[Your instructions] Return each line below that contains the string "kern".

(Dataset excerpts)

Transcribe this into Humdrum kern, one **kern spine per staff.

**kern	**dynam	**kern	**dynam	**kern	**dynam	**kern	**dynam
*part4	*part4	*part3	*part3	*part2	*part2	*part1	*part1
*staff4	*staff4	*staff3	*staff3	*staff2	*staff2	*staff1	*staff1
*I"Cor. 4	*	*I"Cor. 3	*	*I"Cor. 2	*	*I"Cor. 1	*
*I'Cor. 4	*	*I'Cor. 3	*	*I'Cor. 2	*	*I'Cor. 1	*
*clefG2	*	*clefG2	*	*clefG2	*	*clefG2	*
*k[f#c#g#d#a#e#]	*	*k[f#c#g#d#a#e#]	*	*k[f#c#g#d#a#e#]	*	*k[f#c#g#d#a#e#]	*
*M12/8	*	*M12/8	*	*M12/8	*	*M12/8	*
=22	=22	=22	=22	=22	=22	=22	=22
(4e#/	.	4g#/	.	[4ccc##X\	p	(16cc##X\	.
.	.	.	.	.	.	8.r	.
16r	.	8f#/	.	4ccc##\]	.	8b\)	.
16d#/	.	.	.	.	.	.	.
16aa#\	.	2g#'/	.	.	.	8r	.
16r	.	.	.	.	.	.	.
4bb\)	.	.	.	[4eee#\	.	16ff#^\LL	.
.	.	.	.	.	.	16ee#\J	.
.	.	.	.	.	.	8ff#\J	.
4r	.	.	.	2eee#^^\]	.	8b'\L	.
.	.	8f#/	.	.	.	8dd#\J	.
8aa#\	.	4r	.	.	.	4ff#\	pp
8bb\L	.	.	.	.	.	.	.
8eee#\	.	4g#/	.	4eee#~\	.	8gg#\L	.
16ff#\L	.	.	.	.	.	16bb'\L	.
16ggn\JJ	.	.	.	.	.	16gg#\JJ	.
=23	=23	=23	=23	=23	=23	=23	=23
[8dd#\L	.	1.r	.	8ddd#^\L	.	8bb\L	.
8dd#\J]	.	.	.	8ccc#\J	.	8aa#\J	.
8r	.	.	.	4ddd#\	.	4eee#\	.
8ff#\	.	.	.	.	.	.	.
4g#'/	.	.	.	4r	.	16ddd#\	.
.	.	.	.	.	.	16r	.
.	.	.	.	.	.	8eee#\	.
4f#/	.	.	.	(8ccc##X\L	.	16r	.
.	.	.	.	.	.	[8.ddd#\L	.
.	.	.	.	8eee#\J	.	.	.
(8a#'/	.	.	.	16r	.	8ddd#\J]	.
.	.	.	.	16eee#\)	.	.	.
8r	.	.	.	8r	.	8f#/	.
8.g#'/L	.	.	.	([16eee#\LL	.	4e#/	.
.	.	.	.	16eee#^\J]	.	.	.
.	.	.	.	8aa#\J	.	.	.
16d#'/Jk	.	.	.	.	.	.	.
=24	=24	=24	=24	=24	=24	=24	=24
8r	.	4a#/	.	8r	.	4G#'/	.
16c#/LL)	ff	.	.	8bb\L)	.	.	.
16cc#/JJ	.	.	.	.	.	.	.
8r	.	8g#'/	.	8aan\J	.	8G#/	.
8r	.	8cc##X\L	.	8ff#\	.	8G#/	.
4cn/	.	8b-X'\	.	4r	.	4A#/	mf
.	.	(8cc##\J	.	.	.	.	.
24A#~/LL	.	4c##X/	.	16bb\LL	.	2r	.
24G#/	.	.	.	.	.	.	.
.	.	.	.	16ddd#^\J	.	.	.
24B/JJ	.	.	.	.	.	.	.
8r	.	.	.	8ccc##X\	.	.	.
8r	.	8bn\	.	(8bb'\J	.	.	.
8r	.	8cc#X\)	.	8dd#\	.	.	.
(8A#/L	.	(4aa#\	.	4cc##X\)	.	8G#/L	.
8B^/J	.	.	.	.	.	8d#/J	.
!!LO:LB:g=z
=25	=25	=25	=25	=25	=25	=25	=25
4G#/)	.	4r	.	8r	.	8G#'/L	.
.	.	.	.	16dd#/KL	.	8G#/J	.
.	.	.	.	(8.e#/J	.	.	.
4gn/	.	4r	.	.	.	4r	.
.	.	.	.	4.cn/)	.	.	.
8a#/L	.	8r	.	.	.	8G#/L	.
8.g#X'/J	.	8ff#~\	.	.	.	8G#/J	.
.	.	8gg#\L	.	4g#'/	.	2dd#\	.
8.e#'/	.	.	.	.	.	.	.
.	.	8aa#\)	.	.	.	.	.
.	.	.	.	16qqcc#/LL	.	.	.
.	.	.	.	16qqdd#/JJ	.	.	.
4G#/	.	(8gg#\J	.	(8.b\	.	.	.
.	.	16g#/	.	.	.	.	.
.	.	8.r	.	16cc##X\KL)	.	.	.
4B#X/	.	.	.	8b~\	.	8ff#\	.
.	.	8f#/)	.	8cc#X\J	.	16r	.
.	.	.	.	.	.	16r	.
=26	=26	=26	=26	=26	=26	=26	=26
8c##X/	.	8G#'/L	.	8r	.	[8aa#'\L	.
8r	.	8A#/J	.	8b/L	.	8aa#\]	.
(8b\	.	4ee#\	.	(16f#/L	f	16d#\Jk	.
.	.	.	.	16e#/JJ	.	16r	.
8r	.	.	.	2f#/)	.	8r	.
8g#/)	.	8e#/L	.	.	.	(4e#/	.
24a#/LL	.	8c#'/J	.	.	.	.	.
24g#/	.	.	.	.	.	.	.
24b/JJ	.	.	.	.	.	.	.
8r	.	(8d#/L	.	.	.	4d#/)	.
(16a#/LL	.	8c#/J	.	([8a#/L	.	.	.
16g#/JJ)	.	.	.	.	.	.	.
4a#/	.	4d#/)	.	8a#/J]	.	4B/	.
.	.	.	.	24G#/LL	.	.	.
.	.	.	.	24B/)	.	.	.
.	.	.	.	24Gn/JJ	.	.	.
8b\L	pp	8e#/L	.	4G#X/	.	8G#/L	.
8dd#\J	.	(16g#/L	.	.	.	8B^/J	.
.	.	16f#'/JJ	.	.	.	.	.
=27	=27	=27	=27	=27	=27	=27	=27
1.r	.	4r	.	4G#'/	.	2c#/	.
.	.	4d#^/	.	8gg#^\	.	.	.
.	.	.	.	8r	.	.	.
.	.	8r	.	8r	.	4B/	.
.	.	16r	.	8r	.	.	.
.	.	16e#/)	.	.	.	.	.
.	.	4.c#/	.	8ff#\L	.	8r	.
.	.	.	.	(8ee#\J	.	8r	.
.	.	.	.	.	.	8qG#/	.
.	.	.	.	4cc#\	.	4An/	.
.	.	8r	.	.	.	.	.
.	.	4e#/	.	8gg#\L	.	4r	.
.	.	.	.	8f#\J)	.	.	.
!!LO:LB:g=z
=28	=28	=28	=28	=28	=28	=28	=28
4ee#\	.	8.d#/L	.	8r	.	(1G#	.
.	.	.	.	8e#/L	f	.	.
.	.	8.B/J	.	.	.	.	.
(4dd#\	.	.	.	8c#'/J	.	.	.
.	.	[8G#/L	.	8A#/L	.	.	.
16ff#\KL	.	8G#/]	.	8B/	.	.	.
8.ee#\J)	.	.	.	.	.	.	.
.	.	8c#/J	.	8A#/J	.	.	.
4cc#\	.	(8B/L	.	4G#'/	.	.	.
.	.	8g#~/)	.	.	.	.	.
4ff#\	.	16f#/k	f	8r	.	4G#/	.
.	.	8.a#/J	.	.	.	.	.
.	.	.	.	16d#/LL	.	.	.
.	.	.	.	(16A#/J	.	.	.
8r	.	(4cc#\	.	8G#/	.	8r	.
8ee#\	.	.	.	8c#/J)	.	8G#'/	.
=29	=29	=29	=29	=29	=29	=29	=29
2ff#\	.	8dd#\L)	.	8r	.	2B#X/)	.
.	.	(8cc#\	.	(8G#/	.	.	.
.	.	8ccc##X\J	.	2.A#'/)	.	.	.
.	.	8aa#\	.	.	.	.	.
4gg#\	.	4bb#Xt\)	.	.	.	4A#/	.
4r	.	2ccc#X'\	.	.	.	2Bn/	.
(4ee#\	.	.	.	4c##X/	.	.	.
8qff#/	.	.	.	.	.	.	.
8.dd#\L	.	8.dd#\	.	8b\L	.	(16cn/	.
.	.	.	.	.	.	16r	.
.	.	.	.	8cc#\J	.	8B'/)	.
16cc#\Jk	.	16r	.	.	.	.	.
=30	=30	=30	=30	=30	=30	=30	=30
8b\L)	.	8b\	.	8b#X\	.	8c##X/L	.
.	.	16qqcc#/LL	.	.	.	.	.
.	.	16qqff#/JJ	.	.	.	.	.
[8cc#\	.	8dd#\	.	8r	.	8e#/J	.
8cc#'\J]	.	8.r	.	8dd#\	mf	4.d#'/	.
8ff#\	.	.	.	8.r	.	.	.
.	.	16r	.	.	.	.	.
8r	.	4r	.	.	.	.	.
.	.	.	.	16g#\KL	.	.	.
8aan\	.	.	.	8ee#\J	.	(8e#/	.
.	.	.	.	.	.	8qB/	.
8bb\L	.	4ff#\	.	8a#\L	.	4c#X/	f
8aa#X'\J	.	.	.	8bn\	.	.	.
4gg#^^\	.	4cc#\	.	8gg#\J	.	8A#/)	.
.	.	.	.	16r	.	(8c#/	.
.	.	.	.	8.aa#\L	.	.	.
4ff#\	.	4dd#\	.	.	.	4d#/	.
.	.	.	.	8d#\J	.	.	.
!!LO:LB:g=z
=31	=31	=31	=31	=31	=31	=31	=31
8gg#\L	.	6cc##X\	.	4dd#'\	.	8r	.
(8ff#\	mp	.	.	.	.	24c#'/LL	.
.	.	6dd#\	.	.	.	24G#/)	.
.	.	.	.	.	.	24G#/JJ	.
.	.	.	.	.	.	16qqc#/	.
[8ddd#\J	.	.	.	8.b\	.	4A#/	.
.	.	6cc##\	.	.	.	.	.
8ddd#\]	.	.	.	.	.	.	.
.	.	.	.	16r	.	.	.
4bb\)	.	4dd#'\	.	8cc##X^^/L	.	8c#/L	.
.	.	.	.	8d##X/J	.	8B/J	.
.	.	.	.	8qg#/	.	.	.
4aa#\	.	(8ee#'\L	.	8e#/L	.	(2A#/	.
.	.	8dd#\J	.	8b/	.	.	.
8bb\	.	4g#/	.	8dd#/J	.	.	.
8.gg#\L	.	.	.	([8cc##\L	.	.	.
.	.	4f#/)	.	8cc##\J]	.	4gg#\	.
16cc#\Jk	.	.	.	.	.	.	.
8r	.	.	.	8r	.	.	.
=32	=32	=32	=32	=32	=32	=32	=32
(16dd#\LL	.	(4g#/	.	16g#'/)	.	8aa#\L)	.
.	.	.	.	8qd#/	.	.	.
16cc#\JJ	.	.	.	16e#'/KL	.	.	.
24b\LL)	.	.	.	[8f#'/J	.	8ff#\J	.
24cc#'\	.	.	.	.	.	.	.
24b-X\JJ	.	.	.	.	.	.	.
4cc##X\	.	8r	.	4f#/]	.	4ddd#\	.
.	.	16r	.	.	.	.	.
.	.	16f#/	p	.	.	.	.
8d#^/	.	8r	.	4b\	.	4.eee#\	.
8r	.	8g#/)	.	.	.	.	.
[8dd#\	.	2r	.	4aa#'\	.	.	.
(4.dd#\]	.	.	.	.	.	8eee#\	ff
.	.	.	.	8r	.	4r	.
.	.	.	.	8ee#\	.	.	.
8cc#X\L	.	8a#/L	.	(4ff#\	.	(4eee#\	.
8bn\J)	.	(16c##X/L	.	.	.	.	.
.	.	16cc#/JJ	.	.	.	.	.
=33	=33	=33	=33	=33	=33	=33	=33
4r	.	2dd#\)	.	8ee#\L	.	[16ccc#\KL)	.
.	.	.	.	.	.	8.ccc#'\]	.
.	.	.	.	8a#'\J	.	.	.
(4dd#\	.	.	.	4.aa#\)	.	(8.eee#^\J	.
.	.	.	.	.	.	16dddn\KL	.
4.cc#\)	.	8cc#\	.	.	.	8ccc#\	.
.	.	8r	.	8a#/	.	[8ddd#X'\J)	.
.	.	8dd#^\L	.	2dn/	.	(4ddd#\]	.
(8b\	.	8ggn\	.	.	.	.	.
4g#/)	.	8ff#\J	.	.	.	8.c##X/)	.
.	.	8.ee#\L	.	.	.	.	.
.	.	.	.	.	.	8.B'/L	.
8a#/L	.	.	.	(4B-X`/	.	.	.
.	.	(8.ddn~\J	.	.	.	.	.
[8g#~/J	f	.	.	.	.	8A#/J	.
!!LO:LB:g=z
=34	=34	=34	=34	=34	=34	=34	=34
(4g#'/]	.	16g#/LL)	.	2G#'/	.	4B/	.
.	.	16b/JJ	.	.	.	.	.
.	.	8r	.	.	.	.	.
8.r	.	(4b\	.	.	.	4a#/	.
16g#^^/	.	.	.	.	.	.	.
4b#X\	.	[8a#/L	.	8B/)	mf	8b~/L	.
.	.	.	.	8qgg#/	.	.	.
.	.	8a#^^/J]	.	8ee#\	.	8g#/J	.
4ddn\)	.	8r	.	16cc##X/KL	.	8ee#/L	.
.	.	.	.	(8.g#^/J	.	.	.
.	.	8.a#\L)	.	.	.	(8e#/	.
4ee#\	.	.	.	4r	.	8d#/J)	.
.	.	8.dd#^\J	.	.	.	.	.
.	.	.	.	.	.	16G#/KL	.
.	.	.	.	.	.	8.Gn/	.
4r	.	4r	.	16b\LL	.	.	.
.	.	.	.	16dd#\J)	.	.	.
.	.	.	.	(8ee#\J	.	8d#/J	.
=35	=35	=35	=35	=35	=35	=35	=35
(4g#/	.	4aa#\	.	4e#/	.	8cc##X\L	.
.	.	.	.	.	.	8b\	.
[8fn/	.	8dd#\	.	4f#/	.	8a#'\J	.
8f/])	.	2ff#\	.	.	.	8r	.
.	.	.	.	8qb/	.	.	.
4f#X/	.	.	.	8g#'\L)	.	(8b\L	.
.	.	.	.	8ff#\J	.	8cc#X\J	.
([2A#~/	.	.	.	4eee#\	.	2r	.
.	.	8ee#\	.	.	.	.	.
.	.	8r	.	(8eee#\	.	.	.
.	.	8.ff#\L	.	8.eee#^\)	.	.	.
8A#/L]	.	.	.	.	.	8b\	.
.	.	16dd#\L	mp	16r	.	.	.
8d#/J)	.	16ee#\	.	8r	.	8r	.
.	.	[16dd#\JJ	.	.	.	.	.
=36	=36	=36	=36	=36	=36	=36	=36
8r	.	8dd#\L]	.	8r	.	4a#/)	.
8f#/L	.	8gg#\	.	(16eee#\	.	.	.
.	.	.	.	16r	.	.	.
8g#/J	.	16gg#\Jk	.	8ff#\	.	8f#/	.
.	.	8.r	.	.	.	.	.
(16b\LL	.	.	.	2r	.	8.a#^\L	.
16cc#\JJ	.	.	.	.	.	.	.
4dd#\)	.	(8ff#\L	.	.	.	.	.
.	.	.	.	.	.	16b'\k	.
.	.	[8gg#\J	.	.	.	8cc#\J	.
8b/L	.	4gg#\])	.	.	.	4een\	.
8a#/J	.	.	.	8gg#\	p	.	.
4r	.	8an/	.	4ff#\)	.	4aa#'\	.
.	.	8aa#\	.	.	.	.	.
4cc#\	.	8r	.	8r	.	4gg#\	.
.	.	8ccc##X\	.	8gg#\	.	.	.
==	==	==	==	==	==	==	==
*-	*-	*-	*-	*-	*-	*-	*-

[Result of the task]
Transcribe this into Humdrum kern, one **kern spine per staff.
**kern	**dynam	**kern	**dynam	**kern	**dynam	**kern	**dynam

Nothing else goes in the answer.